-- Opening Marker --

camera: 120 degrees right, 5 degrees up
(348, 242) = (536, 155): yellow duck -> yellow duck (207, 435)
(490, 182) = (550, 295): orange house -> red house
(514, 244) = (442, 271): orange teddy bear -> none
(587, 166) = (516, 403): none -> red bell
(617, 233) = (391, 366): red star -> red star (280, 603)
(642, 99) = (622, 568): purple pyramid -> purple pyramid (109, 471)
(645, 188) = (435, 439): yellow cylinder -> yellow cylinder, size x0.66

-- Closing Marker --
-- Opening Marker --

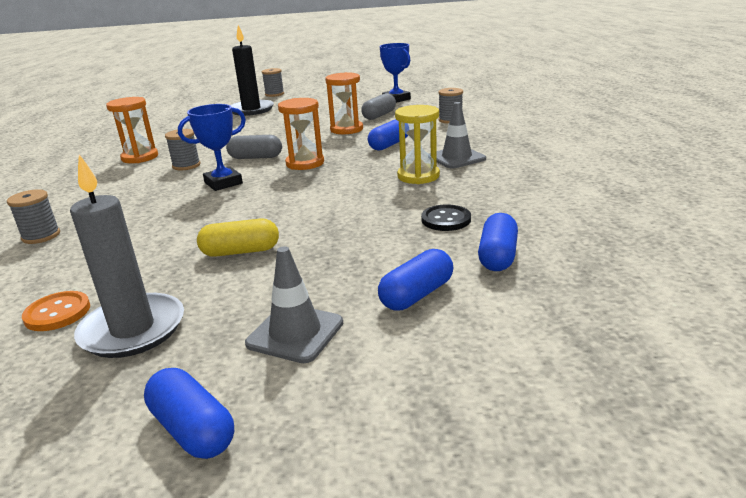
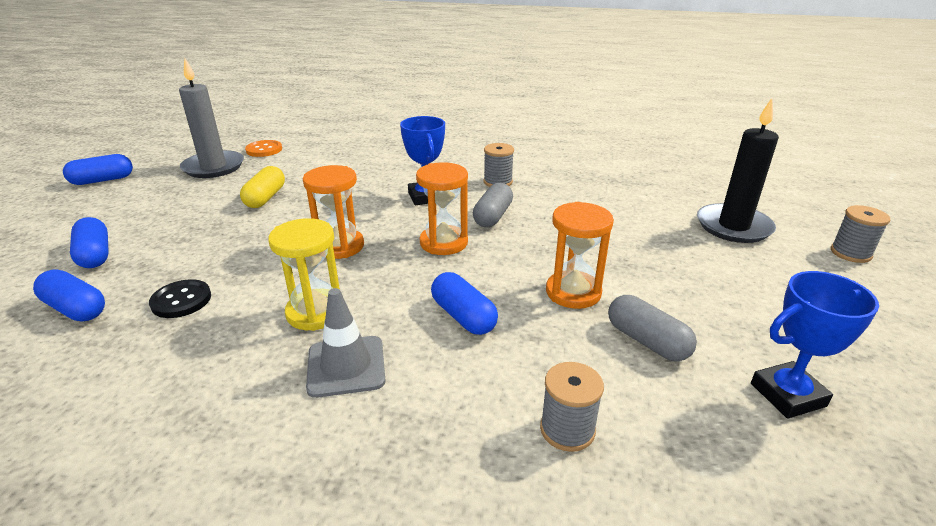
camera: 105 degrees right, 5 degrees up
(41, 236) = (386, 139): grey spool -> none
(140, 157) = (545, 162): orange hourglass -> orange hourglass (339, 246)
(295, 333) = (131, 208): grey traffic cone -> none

-- Closing Marker --

About this exercise | Take from the material above the lines running from the one with "(514, 244) = (442, 271): orange" through the one with "(645, 188) = (435, 439): yellow", and repeat them exactly, with nothing else.

Solution for this task |
(514, 244) = (442, 271): orange teddy bear -> none
(587, 166) = (516, 403): none -> red bell
(617, 233) = (391, 366): red star -> red star (280, 603)
(642, 99) = (622, 568): purple pyramid -> purple pyramid (109, 471)
(645, 188) = (435, 439): yellow cylinder -> yellow cylinder, size x0.66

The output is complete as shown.